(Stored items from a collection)
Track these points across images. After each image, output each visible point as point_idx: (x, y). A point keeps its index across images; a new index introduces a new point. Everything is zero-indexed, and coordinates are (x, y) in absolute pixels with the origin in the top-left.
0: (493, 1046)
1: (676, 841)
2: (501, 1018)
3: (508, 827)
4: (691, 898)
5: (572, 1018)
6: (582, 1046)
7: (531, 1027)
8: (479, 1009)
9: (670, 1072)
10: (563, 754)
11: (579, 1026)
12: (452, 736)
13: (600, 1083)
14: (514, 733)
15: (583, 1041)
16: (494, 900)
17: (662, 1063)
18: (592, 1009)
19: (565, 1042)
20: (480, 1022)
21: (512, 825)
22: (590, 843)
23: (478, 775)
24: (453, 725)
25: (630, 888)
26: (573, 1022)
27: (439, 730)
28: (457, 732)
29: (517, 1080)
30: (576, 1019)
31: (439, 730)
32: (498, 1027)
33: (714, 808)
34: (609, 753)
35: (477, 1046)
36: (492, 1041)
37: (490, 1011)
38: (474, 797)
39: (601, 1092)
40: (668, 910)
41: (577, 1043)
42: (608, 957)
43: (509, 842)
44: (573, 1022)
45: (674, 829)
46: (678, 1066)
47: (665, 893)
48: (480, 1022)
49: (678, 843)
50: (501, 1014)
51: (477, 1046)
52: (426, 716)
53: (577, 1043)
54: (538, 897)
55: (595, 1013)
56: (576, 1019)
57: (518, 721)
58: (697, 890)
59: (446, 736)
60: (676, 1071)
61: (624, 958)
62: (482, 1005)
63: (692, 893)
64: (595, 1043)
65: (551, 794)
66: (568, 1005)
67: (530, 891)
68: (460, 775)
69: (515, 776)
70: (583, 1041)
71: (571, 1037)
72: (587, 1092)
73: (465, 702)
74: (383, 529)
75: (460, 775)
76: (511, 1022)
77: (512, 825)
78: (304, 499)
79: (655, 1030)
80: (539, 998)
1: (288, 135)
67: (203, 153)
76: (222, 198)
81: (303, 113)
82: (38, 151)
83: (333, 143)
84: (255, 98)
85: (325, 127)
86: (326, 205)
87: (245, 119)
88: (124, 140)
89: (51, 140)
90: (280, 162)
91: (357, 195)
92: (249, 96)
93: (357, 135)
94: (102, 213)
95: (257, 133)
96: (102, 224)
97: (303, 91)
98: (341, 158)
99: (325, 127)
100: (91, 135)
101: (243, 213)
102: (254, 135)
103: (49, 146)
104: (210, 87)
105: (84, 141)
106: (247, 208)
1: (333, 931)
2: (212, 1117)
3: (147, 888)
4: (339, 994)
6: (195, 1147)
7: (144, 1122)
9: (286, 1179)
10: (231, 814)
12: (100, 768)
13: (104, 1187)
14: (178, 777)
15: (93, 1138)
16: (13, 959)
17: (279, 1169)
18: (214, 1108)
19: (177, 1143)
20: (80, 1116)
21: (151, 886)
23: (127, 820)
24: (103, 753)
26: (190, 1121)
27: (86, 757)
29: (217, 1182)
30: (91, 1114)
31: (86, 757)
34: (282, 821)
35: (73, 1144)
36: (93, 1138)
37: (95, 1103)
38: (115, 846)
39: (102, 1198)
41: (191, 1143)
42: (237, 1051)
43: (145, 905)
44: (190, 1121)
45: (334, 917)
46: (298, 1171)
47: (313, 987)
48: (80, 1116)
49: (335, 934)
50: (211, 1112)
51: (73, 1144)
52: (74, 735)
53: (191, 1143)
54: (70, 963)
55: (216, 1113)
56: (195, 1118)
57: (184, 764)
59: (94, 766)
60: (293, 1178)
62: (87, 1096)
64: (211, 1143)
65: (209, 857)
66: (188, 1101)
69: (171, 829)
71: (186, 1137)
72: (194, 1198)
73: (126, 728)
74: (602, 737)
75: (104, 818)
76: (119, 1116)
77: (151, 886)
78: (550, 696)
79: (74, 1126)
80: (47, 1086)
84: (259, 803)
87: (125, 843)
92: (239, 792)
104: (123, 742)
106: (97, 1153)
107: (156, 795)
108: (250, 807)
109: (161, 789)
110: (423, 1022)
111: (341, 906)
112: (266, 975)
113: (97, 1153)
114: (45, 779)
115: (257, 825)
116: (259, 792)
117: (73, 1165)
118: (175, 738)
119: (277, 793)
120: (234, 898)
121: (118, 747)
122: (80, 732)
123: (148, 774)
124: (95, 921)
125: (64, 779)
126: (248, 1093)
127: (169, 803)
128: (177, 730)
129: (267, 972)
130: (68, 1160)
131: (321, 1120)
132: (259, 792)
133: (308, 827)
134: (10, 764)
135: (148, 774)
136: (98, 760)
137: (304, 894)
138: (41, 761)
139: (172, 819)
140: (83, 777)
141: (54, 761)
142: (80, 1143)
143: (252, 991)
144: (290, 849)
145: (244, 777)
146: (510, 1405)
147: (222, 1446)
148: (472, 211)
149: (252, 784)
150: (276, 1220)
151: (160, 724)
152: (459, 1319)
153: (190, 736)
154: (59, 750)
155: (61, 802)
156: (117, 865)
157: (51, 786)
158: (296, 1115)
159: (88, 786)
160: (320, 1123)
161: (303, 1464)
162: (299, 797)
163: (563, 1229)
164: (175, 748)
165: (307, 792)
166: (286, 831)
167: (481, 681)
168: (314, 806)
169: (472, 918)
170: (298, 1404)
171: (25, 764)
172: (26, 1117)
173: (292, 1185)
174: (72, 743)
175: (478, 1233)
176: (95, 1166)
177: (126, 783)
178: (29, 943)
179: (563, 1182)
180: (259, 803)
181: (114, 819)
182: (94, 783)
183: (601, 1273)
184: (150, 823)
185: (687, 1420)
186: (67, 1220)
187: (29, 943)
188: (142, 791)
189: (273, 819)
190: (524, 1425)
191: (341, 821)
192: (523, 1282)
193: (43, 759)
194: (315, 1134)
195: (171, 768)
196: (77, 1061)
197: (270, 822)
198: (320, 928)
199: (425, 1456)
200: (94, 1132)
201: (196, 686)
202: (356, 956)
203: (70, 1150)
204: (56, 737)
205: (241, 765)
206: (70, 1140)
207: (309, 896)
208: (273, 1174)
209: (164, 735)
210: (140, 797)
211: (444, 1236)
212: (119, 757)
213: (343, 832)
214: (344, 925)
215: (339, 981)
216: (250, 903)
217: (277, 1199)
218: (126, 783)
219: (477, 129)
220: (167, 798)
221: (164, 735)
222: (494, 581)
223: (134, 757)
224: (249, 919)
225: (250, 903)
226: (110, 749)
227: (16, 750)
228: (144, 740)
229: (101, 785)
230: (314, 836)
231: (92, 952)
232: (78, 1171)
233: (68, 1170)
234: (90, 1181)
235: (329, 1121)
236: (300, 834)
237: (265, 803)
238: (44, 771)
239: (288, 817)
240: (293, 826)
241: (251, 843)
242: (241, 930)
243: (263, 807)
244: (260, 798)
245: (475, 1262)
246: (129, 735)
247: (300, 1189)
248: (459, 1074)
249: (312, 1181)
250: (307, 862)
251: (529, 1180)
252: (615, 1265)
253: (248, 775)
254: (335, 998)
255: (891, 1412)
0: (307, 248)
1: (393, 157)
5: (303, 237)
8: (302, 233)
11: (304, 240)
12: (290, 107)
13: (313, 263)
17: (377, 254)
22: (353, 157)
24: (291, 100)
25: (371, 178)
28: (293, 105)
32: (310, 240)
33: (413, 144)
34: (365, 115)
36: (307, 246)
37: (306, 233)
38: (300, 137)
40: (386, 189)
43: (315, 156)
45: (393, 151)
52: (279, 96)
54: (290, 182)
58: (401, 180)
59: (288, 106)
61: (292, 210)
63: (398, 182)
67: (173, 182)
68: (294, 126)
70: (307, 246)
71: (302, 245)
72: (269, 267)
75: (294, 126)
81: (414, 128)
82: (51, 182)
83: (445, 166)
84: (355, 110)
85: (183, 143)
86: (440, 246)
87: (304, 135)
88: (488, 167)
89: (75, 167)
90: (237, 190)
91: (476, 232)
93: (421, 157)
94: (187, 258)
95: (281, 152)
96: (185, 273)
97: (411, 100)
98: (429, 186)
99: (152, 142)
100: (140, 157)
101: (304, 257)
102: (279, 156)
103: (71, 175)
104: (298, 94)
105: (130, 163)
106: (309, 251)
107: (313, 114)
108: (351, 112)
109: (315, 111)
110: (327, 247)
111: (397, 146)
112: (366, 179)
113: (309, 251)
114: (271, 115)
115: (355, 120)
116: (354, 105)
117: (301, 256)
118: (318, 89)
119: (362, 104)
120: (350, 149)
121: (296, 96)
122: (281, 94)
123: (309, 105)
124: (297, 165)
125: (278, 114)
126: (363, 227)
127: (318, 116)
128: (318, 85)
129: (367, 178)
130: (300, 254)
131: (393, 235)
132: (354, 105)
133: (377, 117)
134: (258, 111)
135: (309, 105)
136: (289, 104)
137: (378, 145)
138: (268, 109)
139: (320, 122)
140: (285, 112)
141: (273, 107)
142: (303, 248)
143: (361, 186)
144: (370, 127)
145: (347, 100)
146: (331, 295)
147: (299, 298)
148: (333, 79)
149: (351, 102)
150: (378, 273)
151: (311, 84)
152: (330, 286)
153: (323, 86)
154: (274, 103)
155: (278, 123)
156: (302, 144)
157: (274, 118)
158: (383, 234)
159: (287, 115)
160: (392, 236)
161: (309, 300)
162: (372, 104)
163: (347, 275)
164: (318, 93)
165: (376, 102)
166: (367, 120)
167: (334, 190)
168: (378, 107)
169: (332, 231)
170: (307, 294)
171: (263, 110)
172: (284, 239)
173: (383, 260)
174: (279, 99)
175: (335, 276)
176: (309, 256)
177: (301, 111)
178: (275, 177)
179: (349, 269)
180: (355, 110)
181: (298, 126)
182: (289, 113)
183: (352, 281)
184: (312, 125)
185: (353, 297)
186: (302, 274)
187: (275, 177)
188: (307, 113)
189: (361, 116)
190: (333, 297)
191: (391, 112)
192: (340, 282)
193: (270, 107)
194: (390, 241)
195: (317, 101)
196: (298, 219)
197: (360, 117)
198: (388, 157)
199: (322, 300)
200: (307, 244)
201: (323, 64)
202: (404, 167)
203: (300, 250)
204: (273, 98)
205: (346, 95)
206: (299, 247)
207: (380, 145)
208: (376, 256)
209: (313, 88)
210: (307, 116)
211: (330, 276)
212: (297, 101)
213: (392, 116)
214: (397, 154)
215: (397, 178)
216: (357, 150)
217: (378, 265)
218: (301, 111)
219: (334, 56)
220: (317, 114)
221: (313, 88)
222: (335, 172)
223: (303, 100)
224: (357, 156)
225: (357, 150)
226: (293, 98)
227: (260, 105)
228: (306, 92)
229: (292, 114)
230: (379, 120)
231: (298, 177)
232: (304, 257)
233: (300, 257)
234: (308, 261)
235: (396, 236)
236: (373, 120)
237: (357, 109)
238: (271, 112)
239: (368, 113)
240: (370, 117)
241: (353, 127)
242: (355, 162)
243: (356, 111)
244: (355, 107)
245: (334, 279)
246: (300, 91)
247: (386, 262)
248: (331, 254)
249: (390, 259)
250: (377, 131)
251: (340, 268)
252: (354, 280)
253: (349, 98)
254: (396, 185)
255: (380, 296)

WHAT YOU HAVE TO DO: Copy out the lines of the records unchanged, starting with the line containing "107: (156, 795)" and ending with the line containing "185: (687, 1420)", both of those lines included.

ANSWER TO THIS EXERCISE:
107: (156, 795)
108: (250, 807)
109: (161, 789)
110: (423, 1022)
111: (341, 906)
112: (266, 975)
113: (97, 1153)
114: (45, 779)
115: (257, 825)
116: (259, 792)
117: (73, 1165)
118: (175, 738)
119: (277, 793)
120: (234, 898)
121: (118, 747)
122: (80, 732)
123: (148, 774)
124: (95, 921)
125: (64, 779)
126: (248, 1093)
127: (169, 803)
128: (177, 730)
129: (267, 972)
130: (68, 1160)
131: (321, 1120)
132: (259, 792)
133: (308, 827)
134: (10, 764)
135: (148, 774)
136: (98, 760)
137: (304, 894)
138: (41, 761)
139: (172, 819)
140: (83, 777)
141: (54, 761)
142: (80, 1143)
143: (252, 991)
144: (290, 849)
145: (244, 777)
146: (510, 1405)
147: (222, 1446)
148: (472, 211)
149: (252, 784)
150: (276, 1220)
151: (160, 724)
152: (459, 1319)
153: (190, 736)
154: (59, 750)
155: (61, 802)
156: (117, 865)
157: (51, 786)
158: (296, 1115)
159: (88, 786)
160: (320, 1123)
161: (303, 1464)
162: (299, 797)
163: (563, 1229)
164: (175, 748)
165: (307, 792)
166: (286, 831)
167: (481, 681)
168: (314, 806)
169: (472, 918)
170: (298, 1404)
171: (25, 764)
172: (26, 1117)
173: (292, 1185)
174: (72, 743)
175: (478, 1233)
176: (95, 1166)
177: (126, 783)
178: (29, 943)
179: (563, 1182)
180: (259, 803)
181: (114, 819)
182: (94, 783)
183: (601, 1273)
184: (150, 823)
185: (687, 1420)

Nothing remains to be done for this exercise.